* [Exercise instructions]
Exactly as written, repeat all of the records below.

* [Data extracts]
• • • • • • •

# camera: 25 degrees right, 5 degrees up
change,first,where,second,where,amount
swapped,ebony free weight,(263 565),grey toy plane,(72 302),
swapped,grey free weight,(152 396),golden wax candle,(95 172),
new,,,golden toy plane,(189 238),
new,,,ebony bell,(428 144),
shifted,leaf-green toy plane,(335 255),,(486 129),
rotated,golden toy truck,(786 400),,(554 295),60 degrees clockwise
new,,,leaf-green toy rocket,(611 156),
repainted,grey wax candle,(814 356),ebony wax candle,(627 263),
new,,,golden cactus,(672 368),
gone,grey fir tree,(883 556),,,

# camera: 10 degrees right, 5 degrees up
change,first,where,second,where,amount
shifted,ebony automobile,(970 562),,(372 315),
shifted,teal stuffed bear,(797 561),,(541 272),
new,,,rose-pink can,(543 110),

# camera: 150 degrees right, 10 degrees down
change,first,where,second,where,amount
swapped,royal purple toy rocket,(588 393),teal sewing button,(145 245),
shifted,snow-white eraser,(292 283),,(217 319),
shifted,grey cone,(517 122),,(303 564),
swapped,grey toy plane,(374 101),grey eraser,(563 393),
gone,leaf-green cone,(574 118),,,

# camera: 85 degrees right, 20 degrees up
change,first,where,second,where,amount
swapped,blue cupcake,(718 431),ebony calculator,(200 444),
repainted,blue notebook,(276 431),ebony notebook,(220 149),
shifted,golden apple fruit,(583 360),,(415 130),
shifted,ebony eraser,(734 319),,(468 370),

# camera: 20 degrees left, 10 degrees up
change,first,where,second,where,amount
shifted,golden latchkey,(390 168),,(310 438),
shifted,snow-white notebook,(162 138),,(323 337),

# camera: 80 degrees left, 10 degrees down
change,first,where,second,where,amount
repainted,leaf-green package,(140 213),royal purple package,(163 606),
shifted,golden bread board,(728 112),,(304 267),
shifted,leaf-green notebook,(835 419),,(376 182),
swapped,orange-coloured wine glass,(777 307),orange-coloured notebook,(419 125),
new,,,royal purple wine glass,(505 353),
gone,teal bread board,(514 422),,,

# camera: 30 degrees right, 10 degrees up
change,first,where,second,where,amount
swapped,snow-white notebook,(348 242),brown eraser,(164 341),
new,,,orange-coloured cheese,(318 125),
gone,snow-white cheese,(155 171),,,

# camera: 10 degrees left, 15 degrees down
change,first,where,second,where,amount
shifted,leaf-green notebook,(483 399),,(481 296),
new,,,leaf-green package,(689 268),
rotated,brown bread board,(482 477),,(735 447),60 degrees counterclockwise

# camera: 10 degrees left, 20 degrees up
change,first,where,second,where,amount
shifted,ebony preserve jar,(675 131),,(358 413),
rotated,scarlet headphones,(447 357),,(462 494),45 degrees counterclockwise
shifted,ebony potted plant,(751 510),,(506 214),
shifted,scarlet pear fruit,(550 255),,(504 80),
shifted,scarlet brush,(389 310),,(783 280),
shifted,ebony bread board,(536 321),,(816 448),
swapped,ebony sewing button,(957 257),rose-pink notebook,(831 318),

• • • • • • •

* [Answer box]
# camera: 25 degrees right, 5 degrees up
change,first,where,second,where,amount
swapped,ebony free weight,(263 565),grey toy plane,(72 302),
swapped,grey free weight,(152 396),golden wax candle,(95 172),
new,,,golden toy plane,(189 238),
new,,,ebony bell,(428 144),
shifted,leaf-green toy plane,(335 255),,(486 129),
rotated,golden toy truck,(786 400),,(554 295),60 degrees clockwise
new,,,leaf-green toy rocket,(611 156),
repainted,grey wax candle,(814 356),ebony wax candle,(627 263),
new,,,golden cactus,(672 368),
gone,grey fir tree,(883 556),,,

# camera: 10 degrees right, 5 degrees up
change,first,where,second,where,amount
shifted,ebony automobile,(970 562),,(372 315),
shifted,teal stuffed bear,(797 561),,(541 272),
new,,,rose-pink can,(543 110),

# camera: 150 degrees right, 10 degrees down
change,first,where,second,where,amount
swapped,royal purple toy rocket,(588 393),teal sewing button,(145 245),
shifted,snow-white eraser,(292 283),,(217 319),
shifted,grey cone,(517 122),,(303 564),
swapped,grey toy plane,(374 101),grey eraser,(563 393),
gone,leaf-green cone,(574 118),,,

# camera: 85 degrees right, 20 degrees up
change,first,where,second,where,amount
swapped,blue cupcake,(718 431),ebony calculator,(200 444),
repainted,blue notebook,(276 431),ebony notebook,(220 149),
shifted,golden apple fruit,(583 360),,(415 130),
shifted,ebony eraser,(734 319),,(468 370),

# camera: 20 degrees left, 10 degrees up
change,first,where,second,where,amount
shifted,golden latchkey,(390 168),,(310 438),
shifted,snow-white notebook,(162 138),,(323 337),

# camera: 80 degrees left, 10 degrees down
change,first,where,second,where,amount
repainted,leaf-green package,(140 213),royal purple package,(163 606),
shifted,golden bread board,(728 112),,(304 267),
shifted,leaf-green notebook,(835 419),,(376 182),
swapped,orange-coloured wine glass,(777 307),orange-coloured notebook,(419 125),
new,,,royal purple wine glass,(505 353),
gone,teal bread board,(514 422),,,

# camera: 30 degrees right, 10 degrees up
change,first,where,second,where,amount
swapped,snow-white notebook,(348 242),brown eraser,(164 341),
new,,,orange-coloured cheese,(318 125),
gone,snow-white cheese,(155 171),,,

# camera: 10 degrees left, 15 degrees down
change,first,where,second,where,amount
shifted,leaf-green notebook,(483 399),,(481 296),
new,,,leaf-green package,(689 268),
rotated,brown bread board,(482 477),,(735 447),60 degrees counterclockwise

# camera: 10 degrees left, 20 degrees up
change,first,where,second,where,amount
shifted,ebony preserve jar,(675 131),,(358 413),
rotated,scarlet headphones,(447 357),,(462 494),45 degrees counterclockwise
shifted,ebony potted plant,(751 510),,(506 214),
shifted,scarlet pear fruit,(550 255),,(504 80),
shifted,scarlet brush,(389 310),,(783 280),
shifted,ebony bread board,(536 321),,(816 448),
swapped,ebony sewing button,(957 257),rose-pink notebook,(831 318),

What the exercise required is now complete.